**Dataset:**
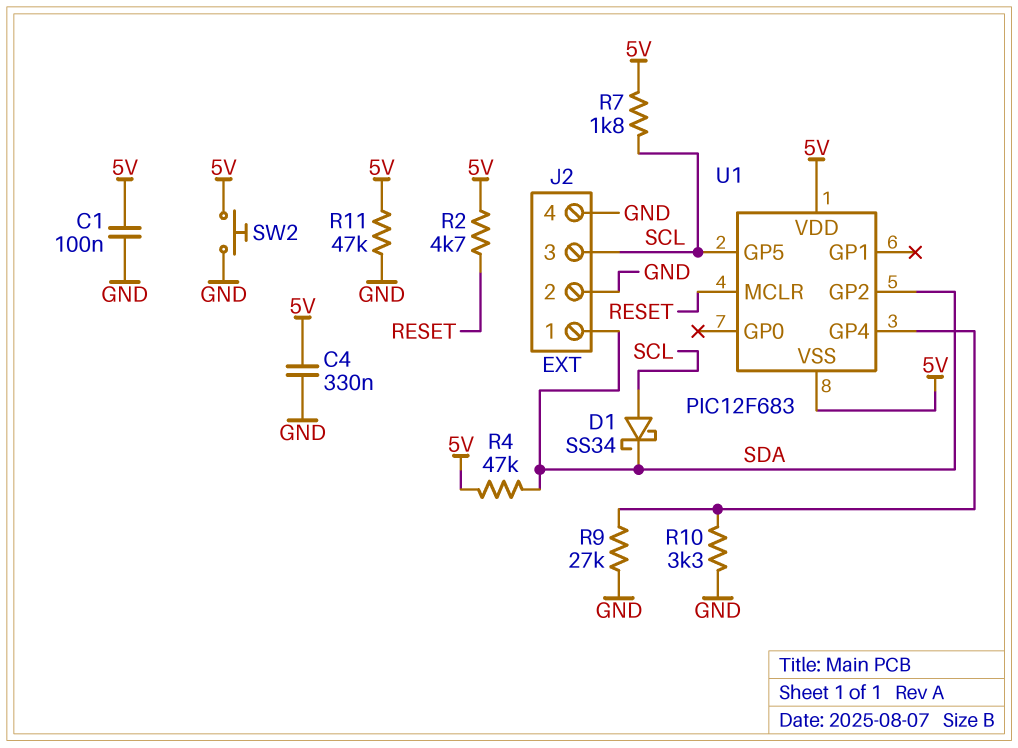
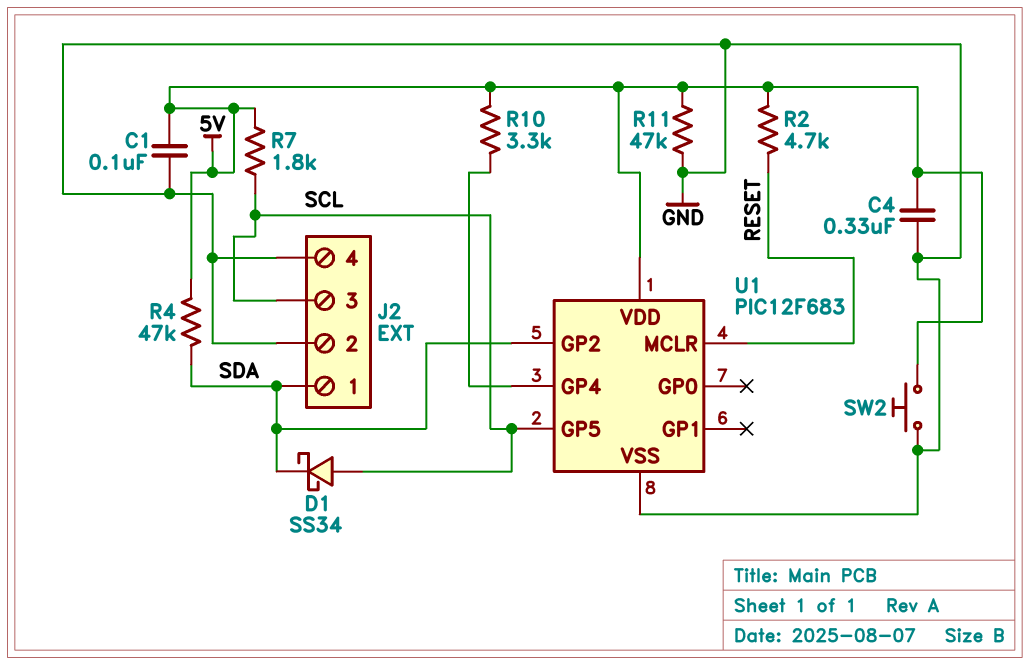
R9: 27k (GND, U1/GP4) -> none
R10: 3.3k (GND, U1/GP4) -> 3.3k (5V, U1/GP4)
U1 pin VSS: 5V -> GND

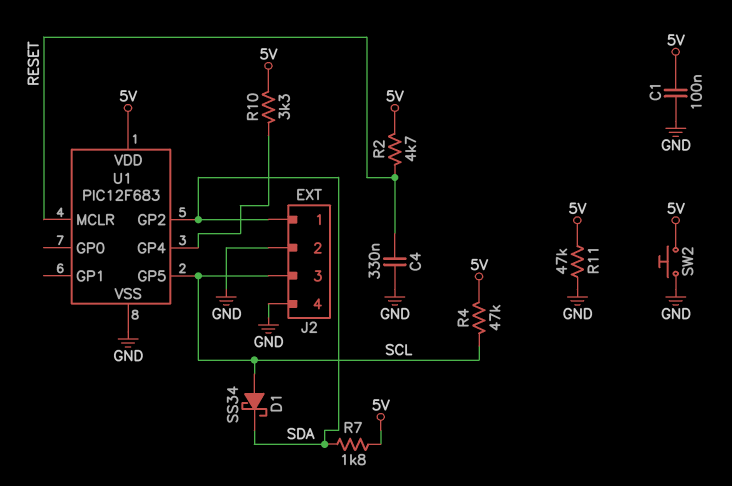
C4: 330nF (5V, GND) -> 330nF (GND, RESET)
R4: 47k (5V, SDA) -> 47k (5V, SCL)
R7: 1.8k (5V, SCL) -> 1.8k (5V, SDA)

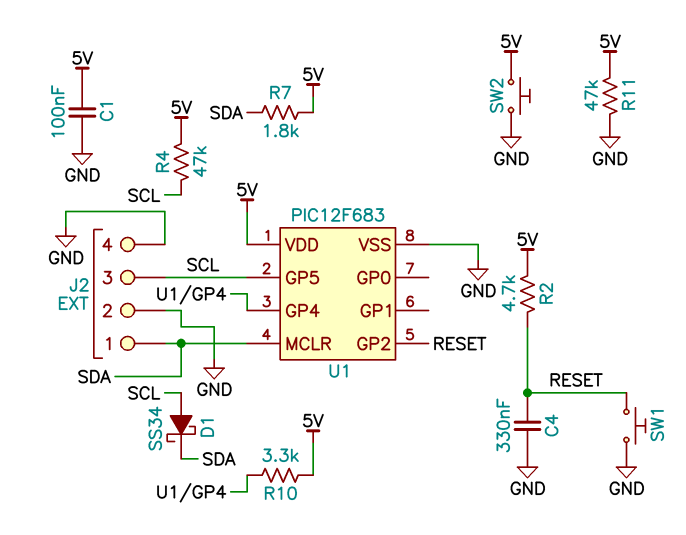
SW1: none -> button (GND, RESET)
U1 pin GP2: SDA -> RESET
U1 pin MCLR: RESET -> SDA

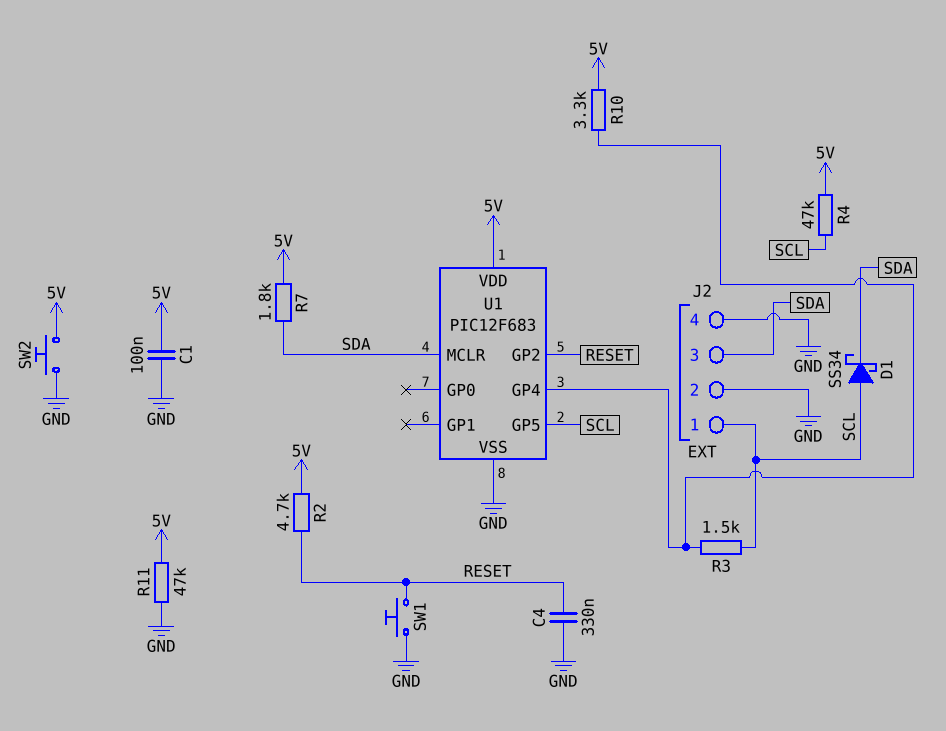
J2 pin 1: SDA -> SCL
J2 pin 3: SCL -> SDA
R3: none -> 1.5k (SCL, U1/GP4)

**What needs to be done:** All lines from the one containing "U1 pin MCLR: RESET -> SDA" through the final line of the records are to be retyped exactly; no other lines and no pictures are to be included.

**Solution to the problem:**
U1 pin MCLR: RESET -> SDA

J2 pin 1: SDA -> SCL
J2 pin 3: SCL -> SDA
R3: none -> 1.5k (SCL, U1/GP4)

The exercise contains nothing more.